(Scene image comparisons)
=== Section Start ===

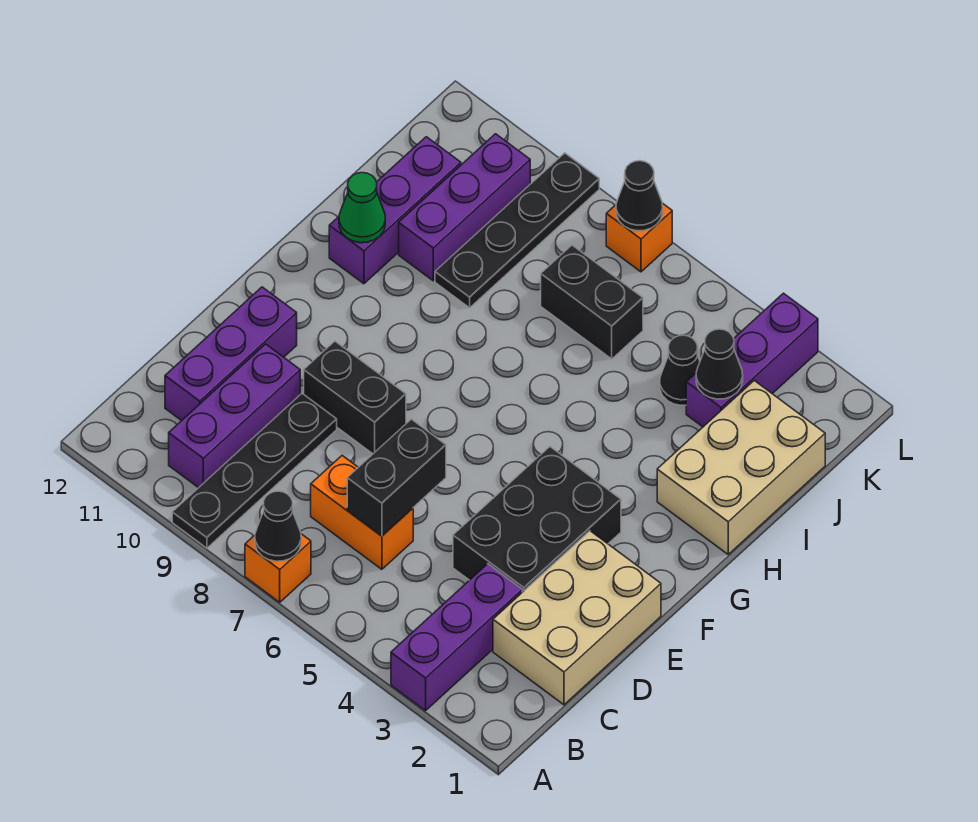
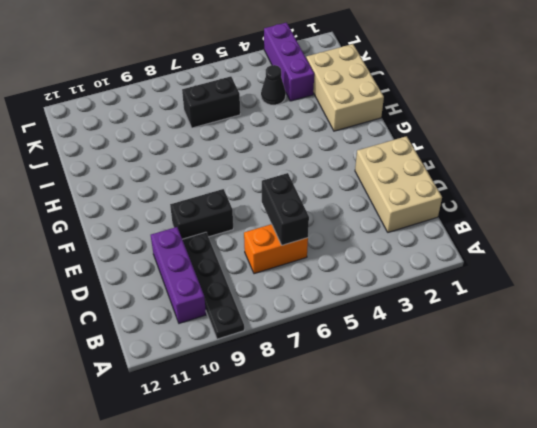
none -> purple brick A3:C3 level 1
none -> orange brick A7 level 1
none -> purple brick C11:E11 level 1

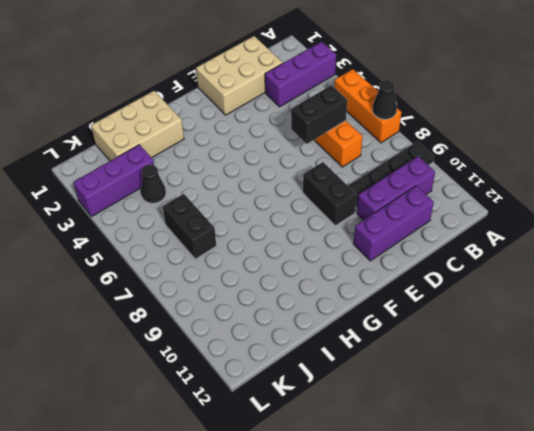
orange brick A5:A7 level 1 -> orange brick A7 level 1
none -> black brick D3:F4 level 1
none -> purple brick H11:J11 level 1
none -> black plate I9:L9 level 1

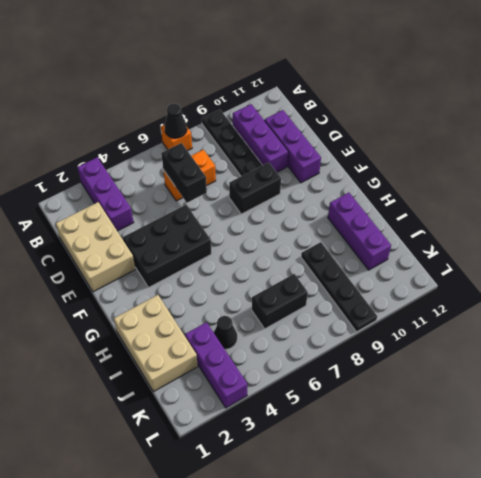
black brick E3:F5 level 1 -> black brick D3:F4 level 1
none -> purple brick I10:K10 level 1
none -> orange brick L7 level 1
none -> green cone H11 level 2

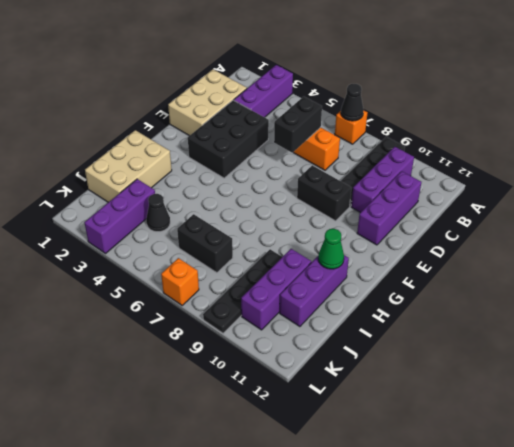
none -> black cone J3 level 2
none -> black cone L7 level 2

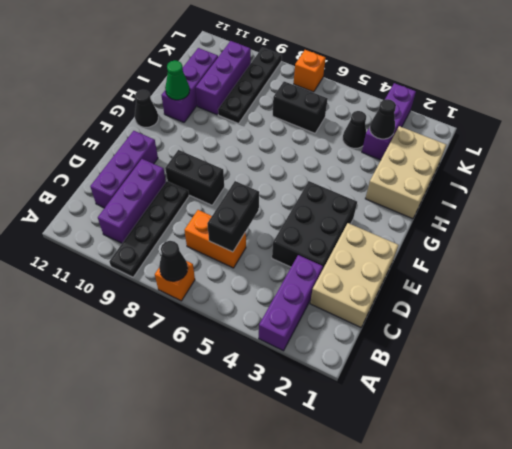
black cone G12 level 1 -> black cone L7 level 2

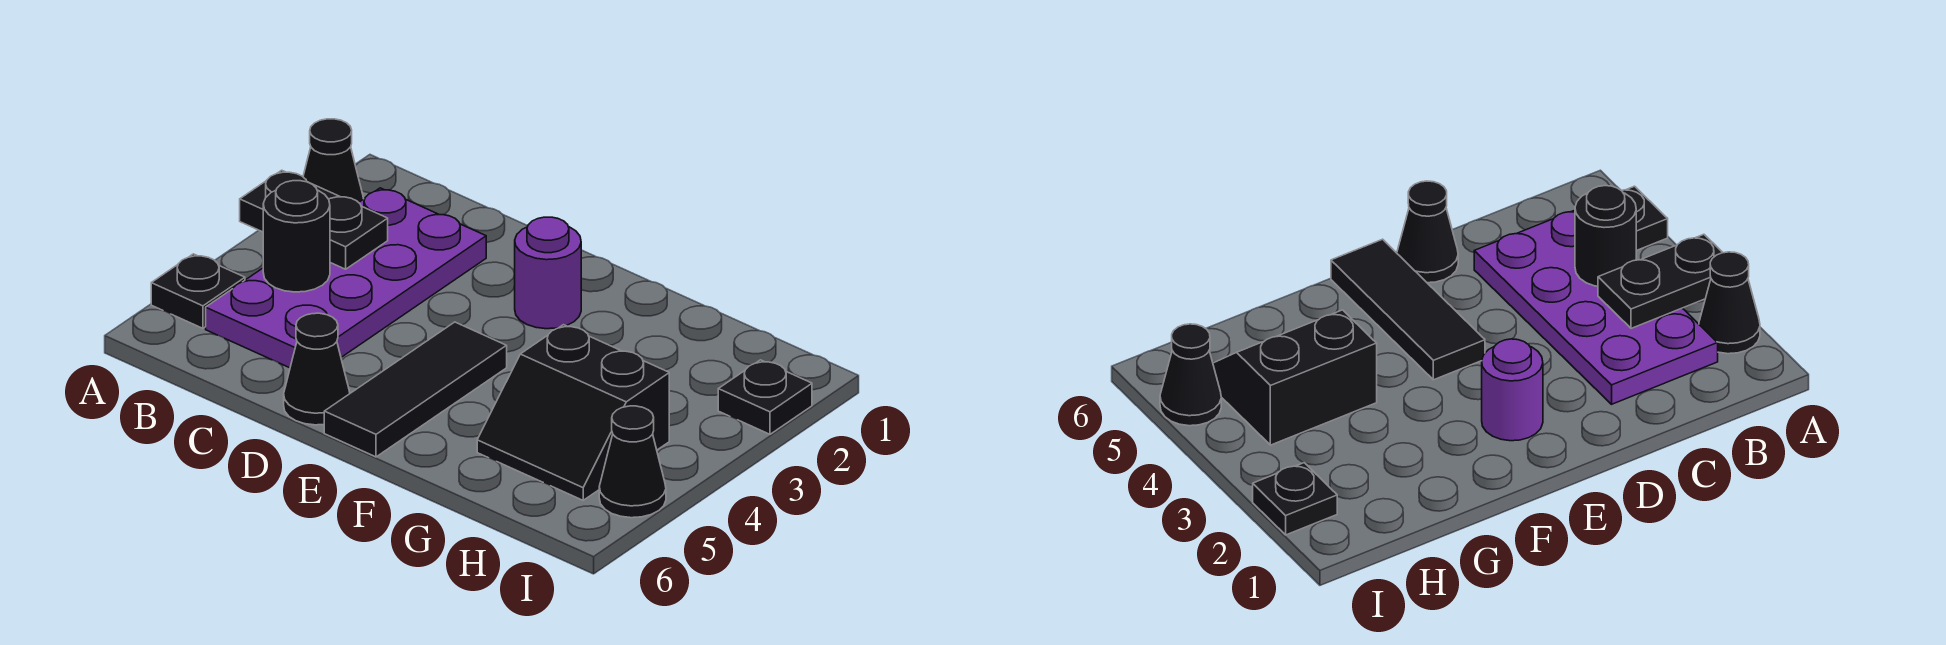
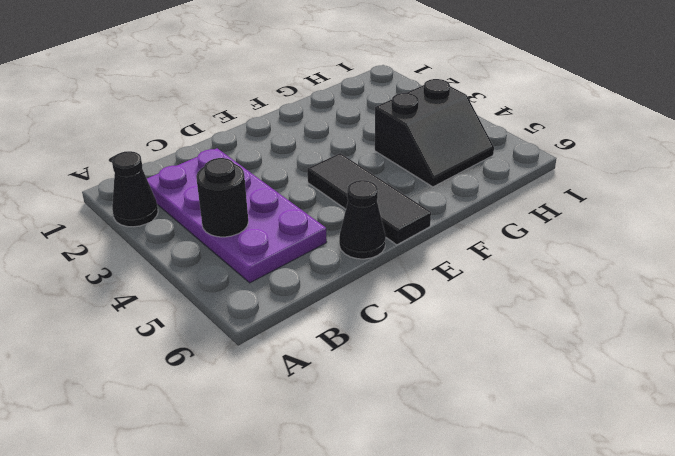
none -> black plate A5 level 1
none -> purple round brick E2 level 1

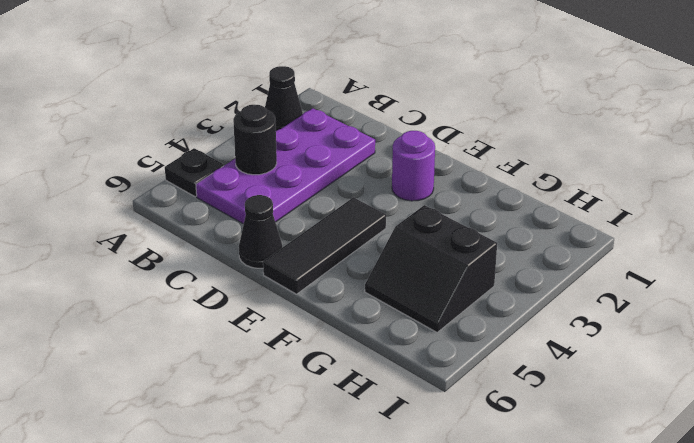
none -> black plate I2 level 1
none -> black cone I5 level 1

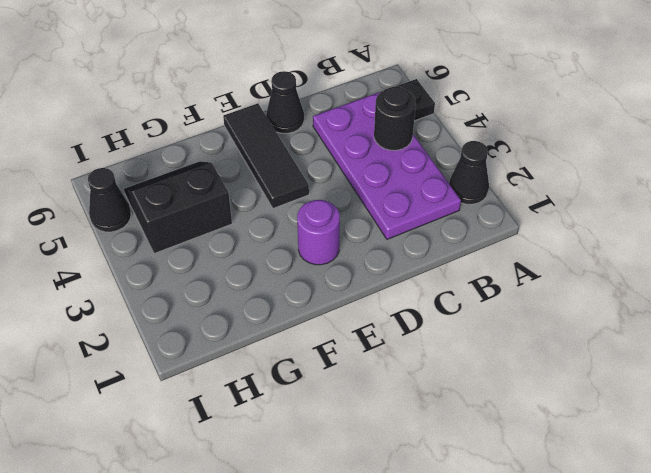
none -> black plate I2 level 1
none -> black plate A3:B3 level 2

=== Section End ===

### Task
Pictures are to be left out; the lines from the start of the records above through the line holding "none -> black cone L7 level 2" are to be returned exactly.

### Your response
none -> purple brick A3:C3 level 1
none -> orange brick A7 level 1
none -> purple brick C11:E11 level 1

orange brick A5:A7 level 1 -> orange brick A7 level 1
none -> black brick D3:F4 level 1
none -> purple brick H11:J11 level 1
none -> black plate I9:L9 level 1

black brick E3:F5 level 1 -> black brick D3:F4 level 1
none -> purple brick I10:K10 level 1
none -> orange brick L7 level 1
none -> green cone H11 level 2

none -> black cone J3 level 2
none -> black cone L7 level 2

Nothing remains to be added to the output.